What you will do
Go over the listing below line by line, and return each one holding the string "right".

******************************

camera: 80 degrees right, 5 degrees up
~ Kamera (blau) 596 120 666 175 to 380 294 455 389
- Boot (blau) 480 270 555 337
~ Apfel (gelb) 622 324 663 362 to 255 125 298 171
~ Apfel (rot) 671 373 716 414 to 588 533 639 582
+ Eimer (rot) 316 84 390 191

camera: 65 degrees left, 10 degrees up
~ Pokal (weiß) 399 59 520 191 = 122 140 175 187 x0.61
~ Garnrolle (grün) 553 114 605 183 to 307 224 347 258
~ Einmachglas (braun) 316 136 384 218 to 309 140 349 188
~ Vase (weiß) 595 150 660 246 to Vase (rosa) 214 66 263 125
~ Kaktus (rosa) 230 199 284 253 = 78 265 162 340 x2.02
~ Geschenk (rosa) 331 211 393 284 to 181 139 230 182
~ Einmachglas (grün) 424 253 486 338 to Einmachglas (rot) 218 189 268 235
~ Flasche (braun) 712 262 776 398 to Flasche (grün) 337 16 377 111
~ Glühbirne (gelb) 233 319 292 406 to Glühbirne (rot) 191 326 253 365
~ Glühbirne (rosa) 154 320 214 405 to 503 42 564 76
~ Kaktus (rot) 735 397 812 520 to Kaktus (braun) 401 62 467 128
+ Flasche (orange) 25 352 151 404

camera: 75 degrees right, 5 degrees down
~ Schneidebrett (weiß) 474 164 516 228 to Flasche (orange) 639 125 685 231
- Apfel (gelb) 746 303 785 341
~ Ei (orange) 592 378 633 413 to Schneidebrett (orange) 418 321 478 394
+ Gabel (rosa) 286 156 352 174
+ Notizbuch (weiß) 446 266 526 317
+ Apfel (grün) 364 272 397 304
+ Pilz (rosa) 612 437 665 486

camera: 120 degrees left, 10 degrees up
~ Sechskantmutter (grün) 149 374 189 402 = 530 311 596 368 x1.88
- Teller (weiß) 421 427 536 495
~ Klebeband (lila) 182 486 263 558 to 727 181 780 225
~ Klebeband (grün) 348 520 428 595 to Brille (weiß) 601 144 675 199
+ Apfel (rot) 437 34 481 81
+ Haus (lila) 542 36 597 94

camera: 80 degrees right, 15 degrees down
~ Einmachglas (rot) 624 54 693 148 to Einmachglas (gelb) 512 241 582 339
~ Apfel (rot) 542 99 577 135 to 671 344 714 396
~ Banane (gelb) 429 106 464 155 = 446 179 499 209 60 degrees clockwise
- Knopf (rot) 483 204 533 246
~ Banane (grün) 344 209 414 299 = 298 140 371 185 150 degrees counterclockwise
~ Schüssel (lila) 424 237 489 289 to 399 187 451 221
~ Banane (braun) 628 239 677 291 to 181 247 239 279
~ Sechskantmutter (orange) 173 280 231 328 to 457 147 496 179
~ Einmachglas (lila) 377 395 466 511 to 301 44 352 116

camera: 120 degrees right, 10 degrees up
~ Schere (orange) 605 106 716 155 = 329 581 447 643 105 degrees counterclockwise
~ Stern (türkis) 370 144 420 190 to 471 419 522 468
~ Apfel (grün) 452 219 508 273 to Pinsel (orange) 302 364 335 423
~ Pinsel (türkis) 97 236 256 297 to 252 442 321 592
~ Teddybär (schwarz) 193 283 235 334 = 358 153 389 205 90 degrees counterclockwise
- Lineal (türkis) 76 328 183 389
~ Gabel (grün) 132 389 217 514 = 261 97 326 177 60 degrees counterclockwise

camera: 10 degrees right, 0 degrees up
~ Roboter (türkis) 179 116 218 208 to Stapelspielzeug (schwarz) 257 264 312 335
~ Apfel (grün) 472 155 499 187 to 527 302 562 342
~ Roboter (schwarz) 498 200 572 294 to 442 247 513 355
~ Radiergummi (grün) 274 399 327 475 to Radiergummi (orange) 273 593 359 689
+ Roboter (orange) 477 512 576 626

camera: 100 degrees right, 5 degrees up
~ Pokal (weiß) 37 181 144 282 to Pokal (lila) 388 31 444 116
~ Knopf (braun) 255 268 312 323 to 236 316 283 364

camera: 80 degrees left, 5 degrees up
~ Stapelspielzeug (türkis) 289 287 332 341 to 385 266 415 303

******************************

Result of this task
camera: 80 degrees right, 5 degrees up
camera: 75 degrees right, 5 degrees down
camera: 80 degrees right, 15 degrees down
camera: 120 degrees right, 10 degrees up
camera: 10 degrees right, 0 degrees up
camera: 100 degrees right, 5 degrees up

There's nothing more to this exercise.